What you will do – Return the data below word for word, omitting the pictures.

####################

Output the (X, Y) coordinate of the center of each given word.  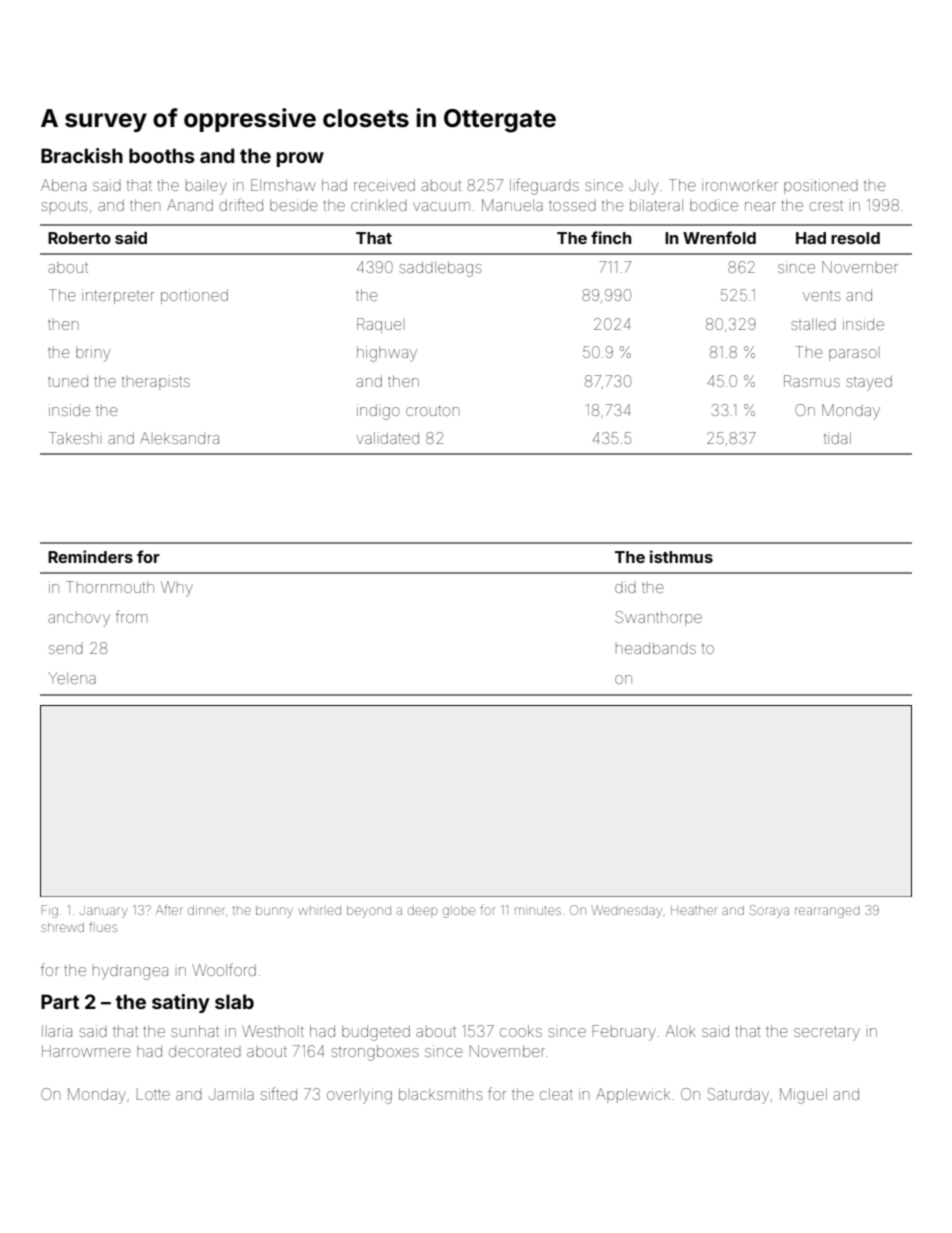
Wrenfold (719, 237)
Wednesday (627, 911)
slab (234, 1001)
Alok (680, 1031)
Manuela (512, 205)
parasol (854, 354)
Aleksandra (179, 438)
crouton (432, 410)
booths (162, 155)
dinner (206, 910)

####################

Completed task –
Output the (X, Y) coordinate of the center of each given word.  
Wrenfold (719, 237)
Wednesday (627, 911)
slab (234, 1001)
Alok (680, 1031)
Manuela (512, 205)
parasol (854, 354)
Aleksandra (179, 438)
crouton (432, 410)
booths (162, 155)
dinner (206, 910)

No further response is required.